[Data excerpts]
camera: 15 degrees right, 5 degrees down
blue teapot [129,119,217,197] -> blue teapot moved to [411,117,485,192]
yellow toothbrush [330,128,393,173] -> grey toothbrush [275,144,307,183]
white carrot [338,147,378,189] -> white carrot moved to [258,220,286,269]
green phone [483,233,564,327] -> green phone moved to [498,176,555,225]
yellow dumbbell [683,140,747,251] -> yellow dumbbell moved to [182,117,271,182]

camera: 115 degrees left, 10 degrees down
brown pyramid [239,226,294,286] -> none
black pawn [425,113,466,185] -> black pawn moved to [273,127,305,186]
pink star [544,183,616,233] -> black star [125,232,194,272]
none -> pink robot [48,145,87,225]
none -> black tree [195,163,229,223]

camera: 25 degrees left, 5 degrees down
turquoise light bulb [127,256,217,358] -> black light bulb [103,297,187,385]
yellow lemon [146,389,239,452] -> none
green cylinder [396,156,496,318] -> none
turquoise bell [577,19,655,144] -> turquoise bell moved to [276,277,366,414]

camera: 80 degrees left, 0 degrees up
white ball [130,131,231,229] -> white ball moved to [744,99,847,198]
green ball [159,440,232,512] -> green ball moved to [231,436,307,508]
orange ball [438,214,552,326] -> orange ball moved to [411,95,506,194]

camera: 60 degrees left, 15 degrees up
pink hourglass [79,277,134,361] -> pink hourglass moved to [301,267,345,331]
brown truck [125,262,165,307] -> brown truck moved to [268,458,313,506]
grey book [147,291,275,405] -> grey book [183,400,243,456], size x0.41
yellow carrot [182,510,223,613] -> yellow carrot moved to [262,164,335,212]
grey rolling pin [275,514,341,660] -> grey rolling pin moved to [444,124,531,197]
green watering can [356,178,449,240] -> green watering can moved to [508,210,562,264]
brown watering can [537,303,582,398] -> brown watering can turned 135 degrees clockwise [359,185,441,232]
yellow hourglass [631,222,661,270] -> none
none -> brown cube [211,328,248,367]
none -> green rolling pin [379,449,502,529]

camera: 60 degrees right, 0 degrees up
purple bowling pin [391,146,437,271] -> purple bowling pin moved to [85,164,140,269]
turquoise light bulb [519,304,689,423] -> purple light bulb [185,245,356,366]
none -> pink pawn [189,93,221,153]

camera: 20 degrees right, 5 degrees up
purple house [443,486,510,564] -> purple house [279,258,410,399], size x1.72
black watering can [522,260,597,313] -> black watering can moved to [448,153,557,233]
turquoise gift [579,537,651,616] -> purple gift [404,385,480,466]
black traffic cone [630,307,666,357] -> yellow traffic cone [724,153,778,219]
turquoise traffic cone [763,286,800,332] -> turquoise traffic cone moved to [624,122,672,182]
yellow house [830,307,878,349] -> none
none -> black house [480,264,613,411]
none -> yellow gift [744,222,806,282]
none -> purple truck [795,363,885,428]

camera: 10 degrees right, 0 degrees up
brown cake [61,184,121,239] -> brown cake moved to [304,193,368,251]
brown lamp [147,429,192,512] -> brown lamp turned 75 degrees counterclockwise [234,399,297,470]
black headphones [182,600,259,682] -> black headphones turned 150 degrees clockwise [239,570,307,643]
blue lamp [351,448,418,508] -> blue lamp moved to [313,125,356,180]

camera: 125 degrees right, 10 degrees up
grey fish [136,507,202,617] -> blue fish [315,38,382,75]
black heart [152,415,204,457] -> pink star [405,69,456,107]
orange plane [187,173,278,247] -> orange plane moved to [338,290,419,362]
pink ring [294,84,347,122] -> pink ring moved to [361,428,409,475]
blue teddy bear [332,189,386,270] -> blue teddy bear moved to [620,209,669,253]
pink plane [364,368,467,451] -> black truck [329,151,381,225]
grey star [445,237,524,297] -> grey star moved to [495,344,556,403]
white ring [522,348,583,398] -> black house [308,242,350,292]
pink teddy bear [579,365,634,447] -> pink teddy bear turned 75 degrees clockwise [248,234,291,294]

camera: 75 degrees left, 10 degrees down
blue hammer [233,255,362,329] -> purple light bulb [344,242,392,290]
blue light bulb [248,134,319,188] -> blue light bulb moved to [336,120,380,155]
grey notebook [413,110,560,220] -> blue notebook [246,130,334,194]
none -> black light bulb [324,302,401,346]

Your task:
When a line in the records above contains the word "white", copy it.

Reply to the task:
white carrot [338,147,378,189] -> white carrot moved to [258,220,286,269]
white ball [130,131,231,229] -> white ball moved to [744,99,847,198]
white ring [522,348,583,398] -> black house [308,242,350,292]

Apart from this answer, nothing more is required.